- To do -
Your task is to copy the lines of the data below from the line holding "orange 1x1 cone [442,231,477,299]" through the line holding "purple 2x2 brick", inclusive, exactly and with nothing added.

━━ Data for review ━━

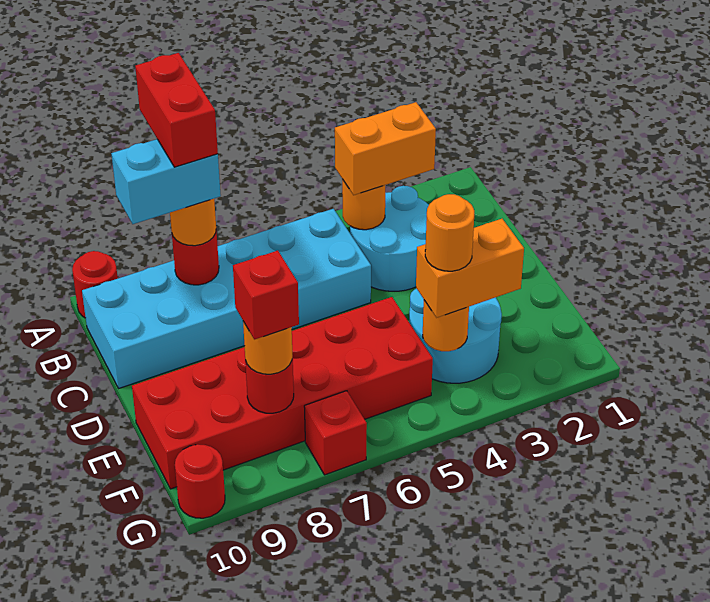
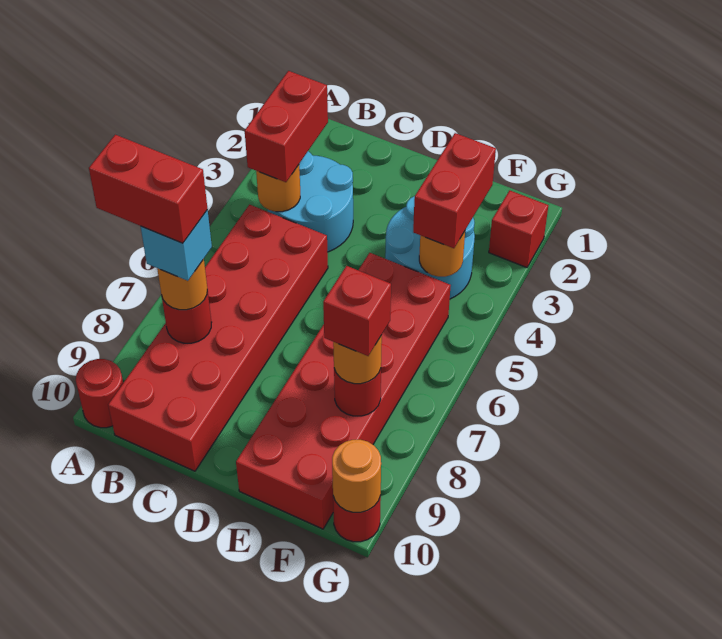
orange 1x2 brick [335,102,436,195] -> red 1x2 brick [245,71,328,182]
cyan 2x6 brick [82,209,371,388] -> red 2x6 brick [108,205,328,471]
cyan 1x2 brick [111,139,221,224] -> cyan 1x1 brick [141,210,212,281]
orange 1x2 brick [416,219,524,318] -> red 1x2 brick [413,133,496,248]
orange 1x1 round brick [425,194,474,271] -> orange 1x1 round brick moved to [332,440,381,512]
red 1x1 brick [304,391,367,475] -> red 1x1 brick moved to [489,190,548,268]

━━━
━━ Data for review ━━

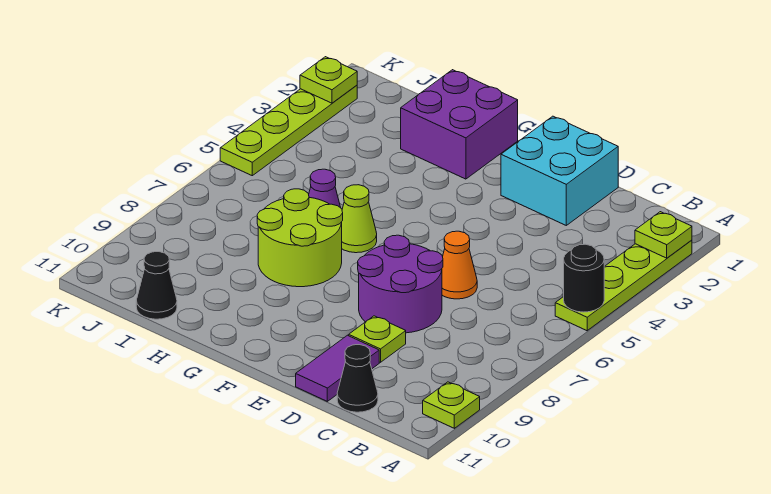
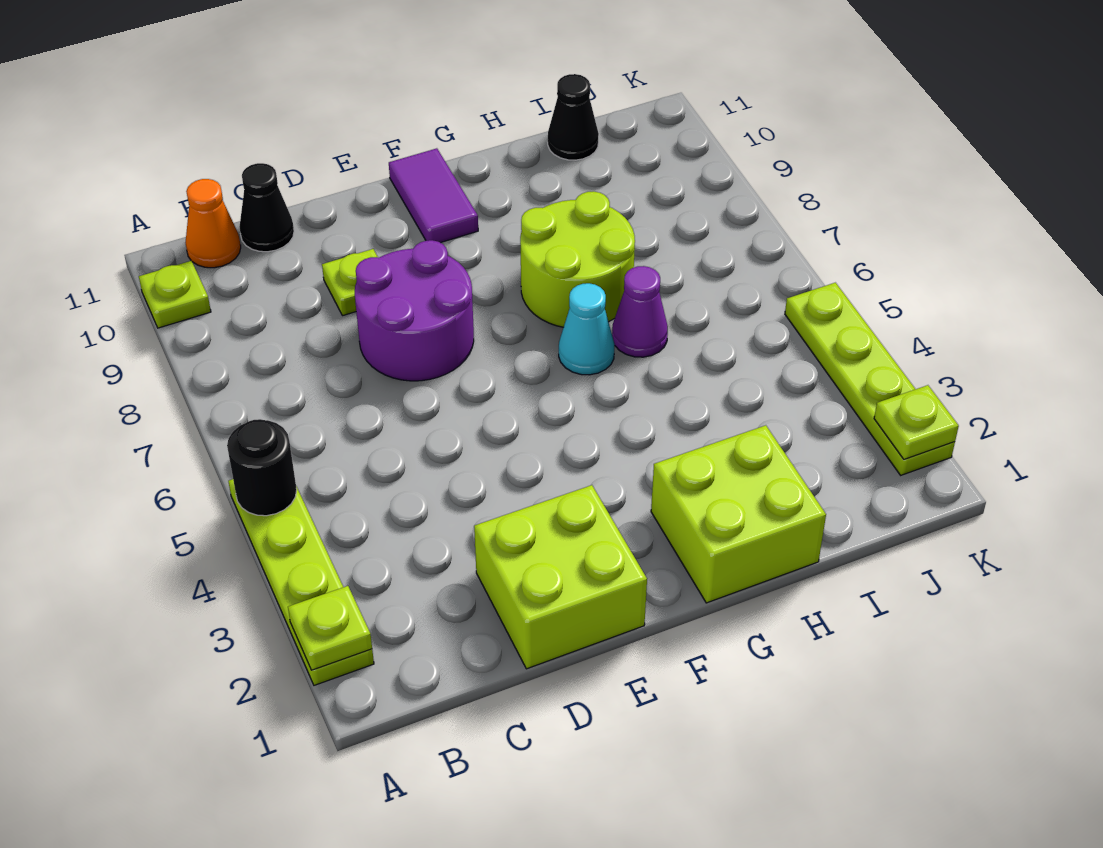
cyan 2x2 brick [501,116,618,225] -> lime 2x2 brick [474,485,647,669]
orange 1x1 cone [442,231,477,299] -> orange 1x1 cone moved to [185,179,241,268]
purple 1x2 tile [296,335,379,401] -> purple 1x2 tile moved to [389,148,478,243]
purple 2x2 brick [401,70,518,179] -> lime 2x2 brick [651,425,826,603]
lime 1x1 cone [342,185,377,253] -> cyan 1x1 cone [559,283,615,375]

━━━

- Worked solution -
orange 1x1 cone [442,231,477,299] -> orange 1x1 cone moved to [185,179,241,268]
purple 1x2 tile [296,335,379,401] -> purple 1x2 tile moved to [389,148,478,243]
purple 2x2 brick [401,70,518,179] -> lime 2x2 brick [651,425,826,603]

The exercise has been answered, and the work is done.